## EXERCISE INSTRUCTIONS
Which of the lines below contain the string "tuplet"? Find them and copy each one.

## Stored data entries
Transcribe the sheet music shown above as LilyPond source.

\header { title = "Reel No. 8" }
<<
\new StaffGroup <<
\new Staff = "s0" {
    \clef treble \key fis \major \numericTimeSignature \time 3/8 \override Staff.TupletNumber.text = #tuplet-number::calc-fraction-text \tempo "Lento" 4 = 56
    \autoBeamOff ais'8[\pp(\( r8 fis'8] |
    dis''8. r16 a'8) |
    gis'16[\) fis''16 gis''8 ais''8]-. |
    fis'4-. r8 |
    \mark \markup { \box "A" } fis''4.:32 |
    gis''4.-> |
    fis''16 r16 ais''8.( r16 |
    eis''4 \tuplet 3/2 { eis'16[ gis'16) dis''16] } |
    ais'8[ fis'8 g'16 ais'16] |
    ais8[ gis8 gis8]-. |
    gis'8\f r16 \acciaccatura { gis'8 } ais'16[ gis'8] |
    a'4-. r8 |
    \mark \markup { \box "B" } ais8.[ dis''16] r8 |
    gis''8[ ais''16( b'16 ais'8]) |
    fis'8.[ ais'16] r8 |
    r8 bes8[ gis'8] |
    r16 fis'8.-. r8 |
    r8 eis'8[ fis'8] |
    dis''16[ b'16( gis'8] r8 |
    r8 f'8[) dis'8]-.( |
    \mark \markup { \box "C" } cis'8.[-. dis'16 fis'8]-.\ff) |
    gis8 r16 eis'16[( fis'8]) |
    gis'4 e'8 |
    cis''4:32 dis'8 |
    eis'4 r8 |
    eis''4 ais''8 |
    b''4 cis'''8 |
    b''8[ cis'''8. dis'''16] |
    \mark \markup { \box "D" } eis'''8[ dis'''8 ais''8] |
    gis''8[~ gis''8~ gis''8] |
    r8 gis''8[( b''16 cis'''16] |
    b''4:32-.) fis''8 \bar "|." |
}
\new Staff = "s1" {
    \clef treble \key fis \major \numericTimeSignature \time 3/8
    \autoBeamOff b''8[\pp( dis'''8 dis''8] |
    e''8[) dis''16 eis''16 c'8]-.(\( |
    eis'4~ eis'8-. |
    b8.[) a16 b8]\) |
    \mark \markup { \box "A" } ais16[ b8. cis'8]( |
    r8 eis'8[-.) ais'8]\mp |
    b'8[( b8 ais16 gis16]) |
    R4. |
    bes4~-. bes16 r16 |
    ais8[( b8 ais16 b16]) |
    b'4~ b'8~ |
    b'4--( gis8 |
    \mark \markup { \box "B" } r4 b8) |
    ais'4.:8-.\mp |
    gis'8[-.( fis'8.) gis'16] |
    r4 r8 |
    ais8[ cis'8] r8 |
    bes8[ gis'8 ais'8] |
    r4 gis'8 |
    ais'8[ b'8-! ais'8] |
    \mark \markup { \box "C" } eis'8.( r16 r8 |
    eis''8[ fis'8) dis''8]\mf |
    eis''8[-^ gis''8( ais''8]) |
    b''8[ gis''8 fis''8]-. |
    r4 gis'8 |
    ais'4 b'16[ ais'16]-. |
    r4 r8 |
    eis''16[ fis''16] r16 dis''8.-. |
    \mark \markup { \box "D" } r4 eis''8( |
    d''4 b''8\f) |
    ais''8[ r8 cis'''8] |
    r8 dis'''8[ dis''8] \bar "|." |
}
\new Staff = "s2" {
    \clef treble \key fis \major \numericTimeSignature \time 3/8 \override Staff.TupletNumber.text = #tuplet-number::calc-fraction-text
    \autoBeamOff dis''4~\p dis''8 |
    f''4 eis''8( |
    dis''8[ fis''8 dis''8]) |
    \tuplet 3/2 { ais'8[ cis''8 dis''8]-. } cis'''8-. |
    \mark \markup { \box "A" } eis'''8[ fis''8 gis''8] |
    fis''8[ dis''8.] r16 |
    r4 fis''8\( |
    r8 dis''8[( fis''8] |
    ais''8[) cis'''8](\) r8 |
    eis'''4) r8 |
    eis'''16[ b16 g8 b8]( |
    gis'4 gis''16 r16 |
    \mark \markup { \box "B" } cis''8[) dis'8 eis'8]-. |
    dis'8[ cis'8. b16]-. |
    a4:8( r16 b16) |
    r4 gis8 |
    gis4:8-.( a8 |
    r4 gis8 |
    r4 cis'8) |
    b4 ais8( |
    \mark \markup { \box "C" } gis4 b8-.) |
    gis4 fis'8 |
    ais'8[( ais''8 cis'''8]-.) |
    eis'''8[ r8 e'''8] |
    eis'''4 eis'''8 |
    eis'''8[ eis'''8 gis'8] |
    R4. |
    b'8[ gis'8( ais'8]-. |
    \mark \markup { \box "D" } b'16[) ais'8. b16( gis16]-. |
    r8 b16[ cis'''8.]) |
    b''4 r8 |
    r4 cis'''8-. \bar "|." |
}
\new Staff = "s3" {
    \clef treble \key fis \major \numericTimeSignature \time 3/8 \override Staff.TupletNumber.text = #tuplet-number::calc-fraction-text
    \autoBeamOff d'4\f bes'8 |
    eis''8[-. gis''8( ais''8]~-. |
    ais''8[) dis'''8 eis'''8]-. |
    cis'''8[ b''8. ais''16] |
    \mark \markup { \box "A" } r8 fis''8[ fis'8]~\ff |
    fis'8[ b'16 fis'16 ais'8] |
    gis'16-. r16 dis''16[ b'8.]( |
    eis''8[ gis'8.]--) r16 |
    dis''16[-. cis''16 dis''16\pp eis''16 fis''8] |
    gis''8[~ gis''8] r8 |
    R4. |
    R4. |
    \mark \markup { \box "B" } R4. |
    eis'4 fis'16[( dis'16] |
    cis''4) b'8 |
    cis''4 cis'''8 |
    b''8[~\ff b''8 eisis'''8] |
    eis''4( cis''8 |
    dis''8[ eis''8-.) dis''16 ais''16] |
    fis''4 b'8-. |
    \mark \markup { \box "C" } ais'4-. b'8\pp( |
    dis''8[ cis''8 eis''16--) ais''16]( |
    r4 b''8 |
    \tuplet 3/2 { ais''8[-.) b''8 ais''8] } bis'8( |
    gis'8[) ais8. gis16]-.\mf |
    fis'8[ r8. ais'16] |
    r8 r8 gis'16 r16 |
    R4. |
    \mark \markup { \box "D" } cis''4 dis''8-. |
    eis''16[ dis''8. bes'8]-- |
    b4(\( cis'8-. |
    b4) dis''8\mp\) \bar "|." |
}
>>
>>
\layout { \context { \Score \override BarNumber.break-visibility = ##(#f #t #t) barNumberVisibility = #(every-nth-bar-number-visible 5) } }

## TASK ANSWER
    \clef treble \key fis \major \numericTimeSignature \time 3/8 \override Staff.TupletNumber.text = #tuplet-number::calc-fraction-text \tempo "Lento" 4 = 56
    eis''4 \tuplet 3/2 { eis'16[ gis'16) dis''16] } |
    \clef treble \key fis \major \numericTimeSignature \time 3/8 \override Staff.TupletNumber.text = #tuplet-number::calc-fraction-text
    \tuplet 3/2 { ais'8[ cis''8 dis''8]-. } cis'''8-. |
    \clef treble \key fis \major \numericTimeSignature \time 3/8 \override Staff.TupletNumber.text = #tuplet-number::calc-fraction-text
    \tuplet 3/2 { ais''8[-.) b''8 ais''8] } bis'8( |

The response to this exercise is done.